Scene difference descriptions:
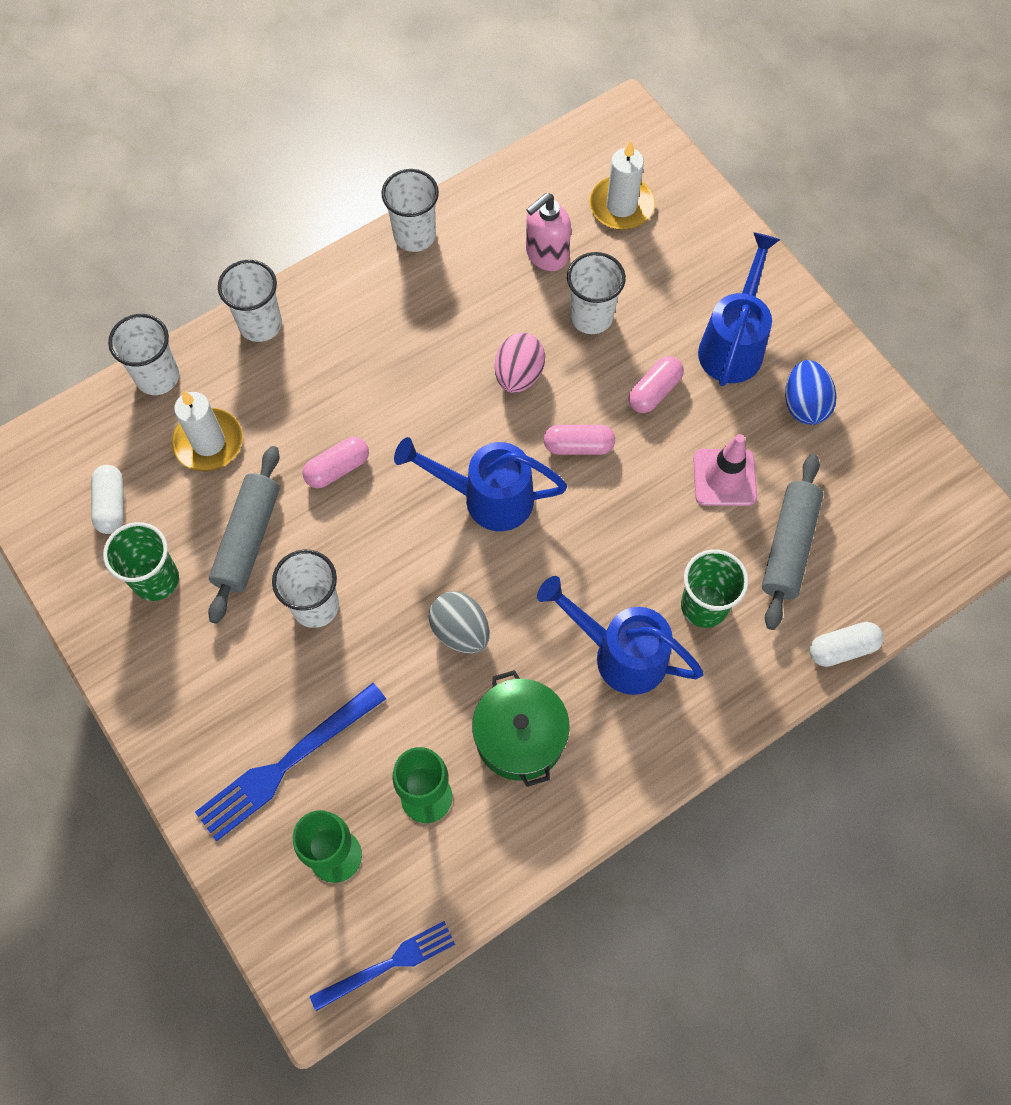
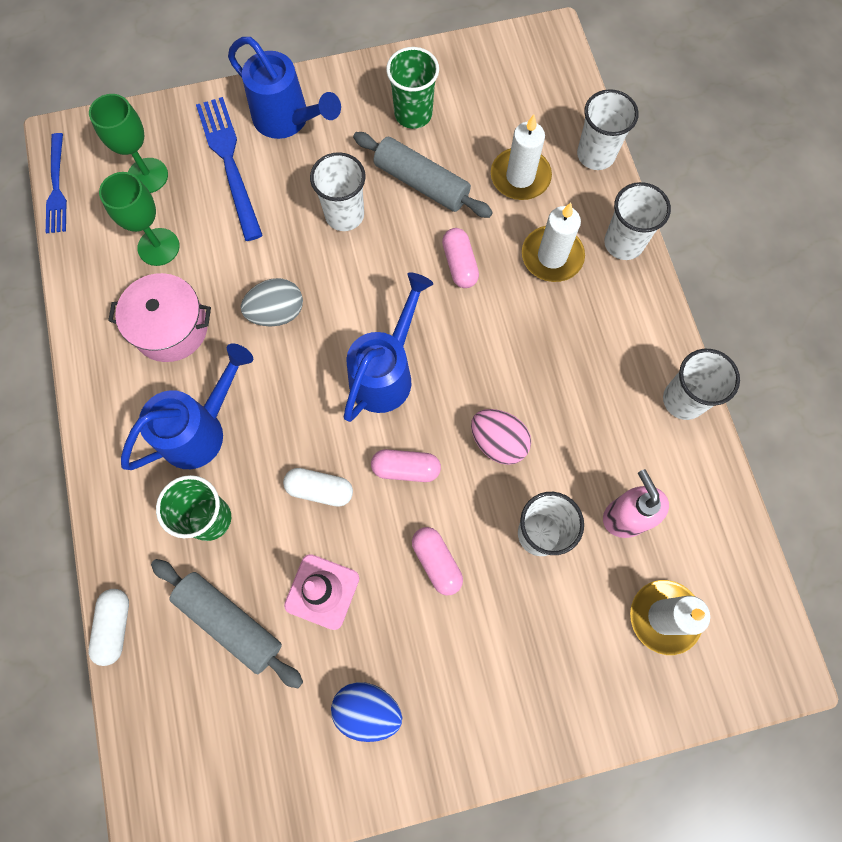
camera: 110 degrees right, 5 degrees up
(111, 505) = (489, 99): white capsule -> white capsule (320, 490)
(298, 385) = (552, 256): none -> white candle
(520, 736) = (171, 328): green pot -> pink pot
(578, 446) = (406, 468): pink capsule -> pink capsule turned 75 degrees clockwise
(733, 344) = (461, 665): blue watering can -> blue watering can (287, 120)

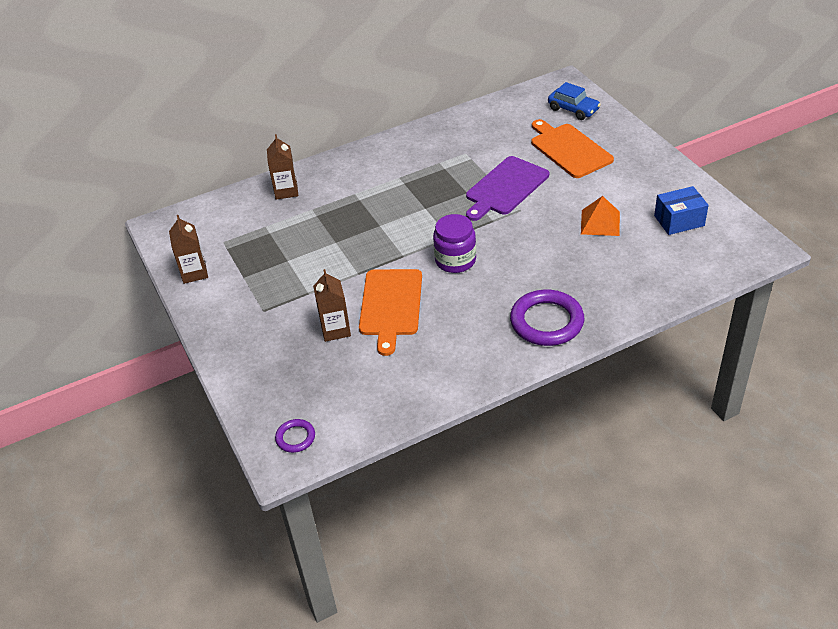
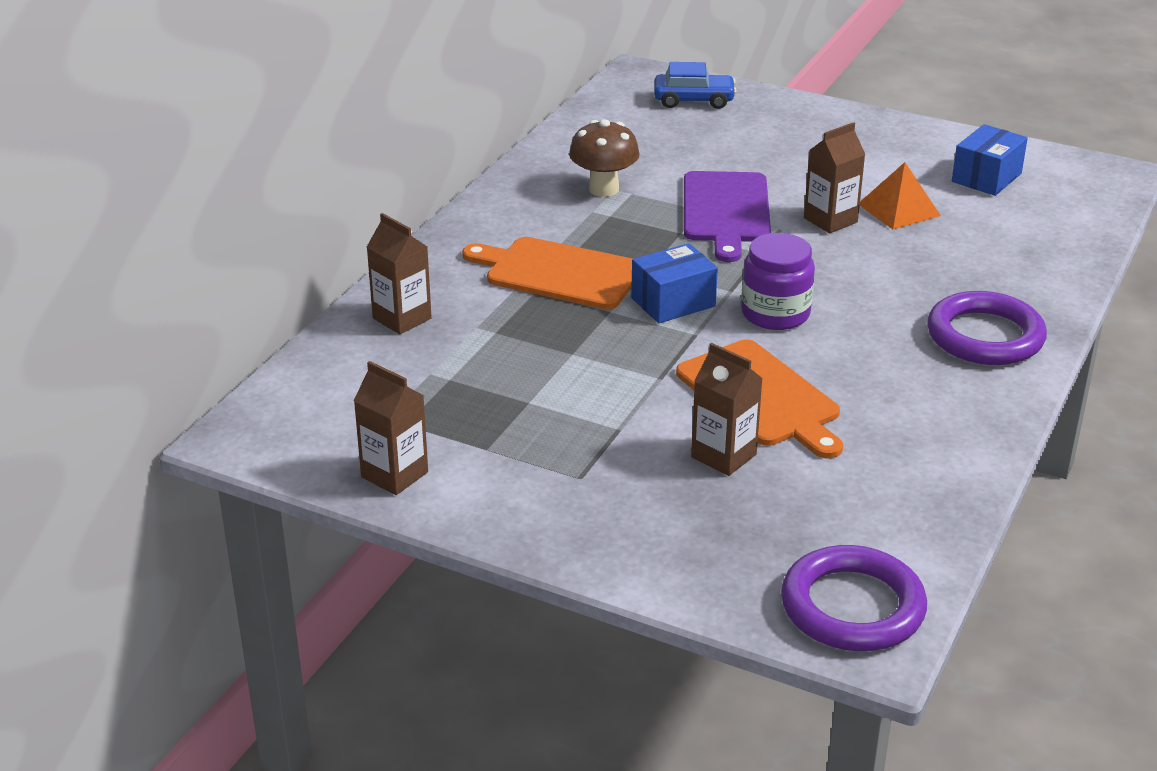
camera: 40 degrees left, 10 degrees down
(295, 438) = (852, 607): purple ring -> purple ring, size x2.00
(414, 232) = (673, 302): none -> blue box
(460, 151) = (603, 189): none -> brown mushroom
(553, 215) = (830, 220): none -> brown carton
(569, 149) = (749, 144): orange cutting board -> orange cutting board (558, 273)

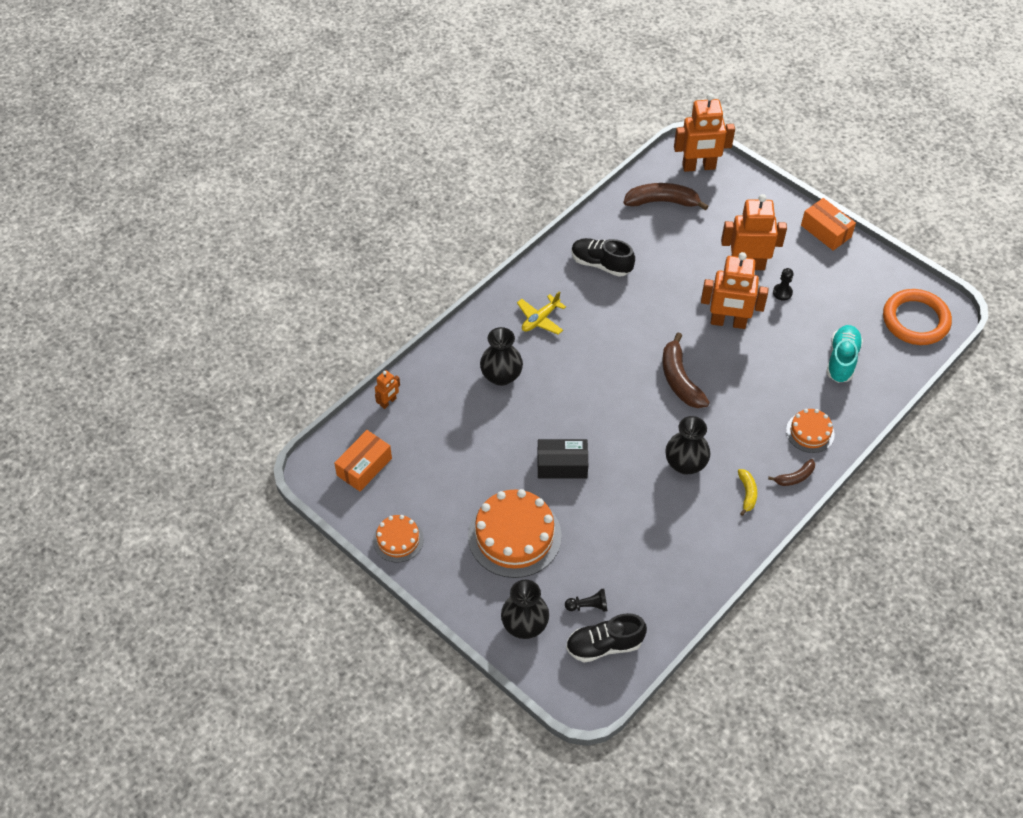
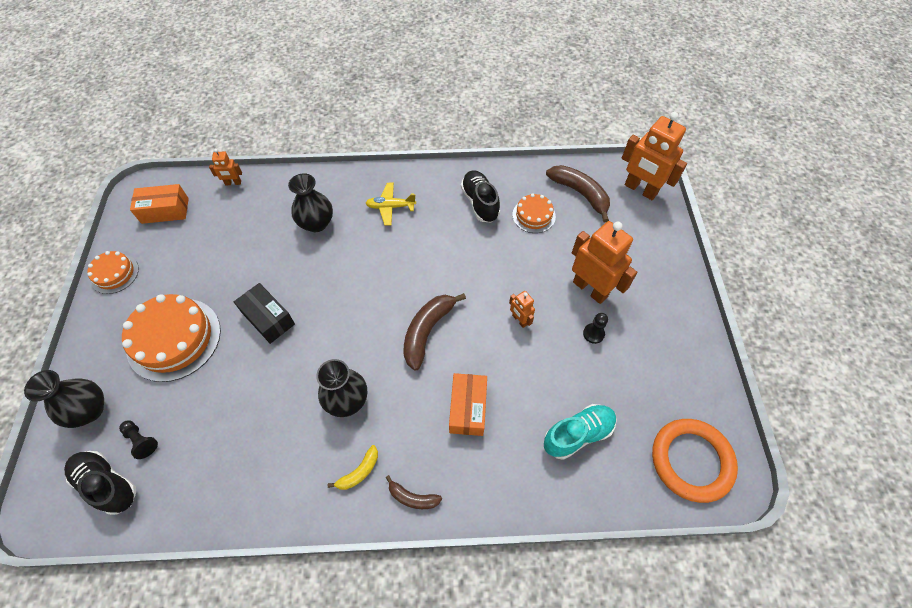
camera: 45 degrees right, 5 degrees up
(728, 322) = (519, 320): orange robot -> orange robot, size x0.48
(810, 432) = (473, 471): orange cake -> orange cake (533, 215)
(826, 231) = (692, 315): orange box -> orange box (468, 408)

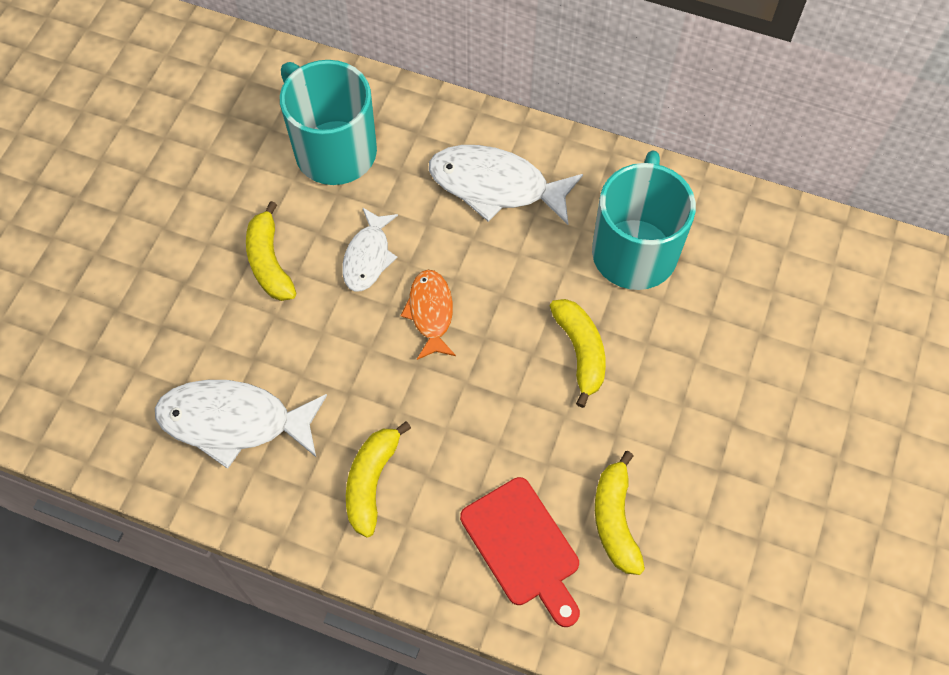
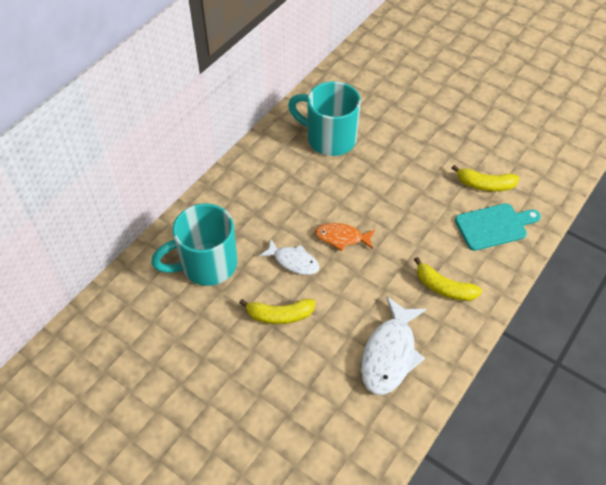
camera: 75 degrees left, 10 degrees down
(496, 186) = (266, 189): white fish -> none
(523, 547) = (494, 226): red cutting board -> turquoise cutting board
(580, 352) = (385, 176): yellow banana -> none

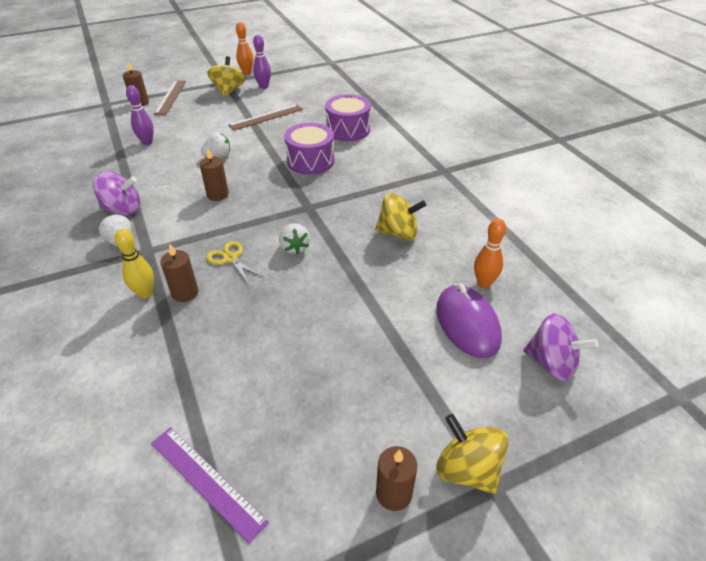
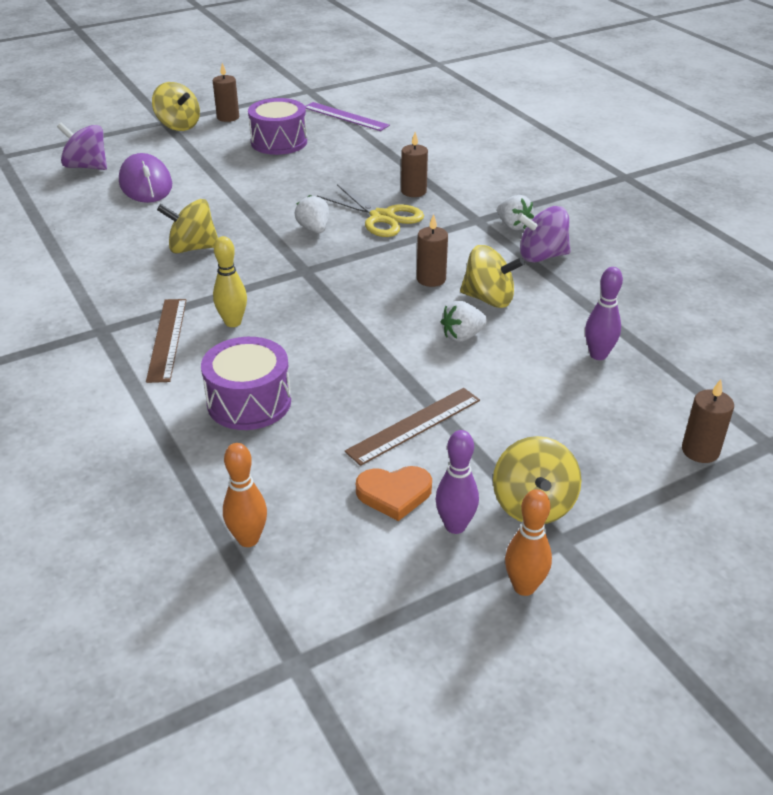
camera: 175 degrees right, 5 degrees down
(145, 293) = (451, 189): yellow bowling pin -> yellow bowling pin (233, 322)
(170, 97) = (651, 475): brown ruler -> brown ruler (167, 339)
(186, 178) = (489, 299): none -> yellow spinning top
(230, 258) = (382, 217): yellow scissors -> yellow scissors, size x1.57
(285, 96) = (394, 494): none -> orange heart
(310, 161) = (311, 335): purple drum -> purple drum (279, 142)
(484, 283) = (114, 210): orange bowling pin -> orange bowling pin (248, 539)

§ **Work required**
Nothing outside the span should appear: transcribe the lines from the one containing "(285, 96) = (394, 494): none -> orange heart" through the last line of the records.

§ **Solution for this exercise**
(285, 96) = (394, 494): none -> orange heart
(310, 161) = (311, 335): purple drum -> purple drum (279, 142)
(484, 283) = (114, 210): orange bowling pin -> orange bowling pin (248, 539)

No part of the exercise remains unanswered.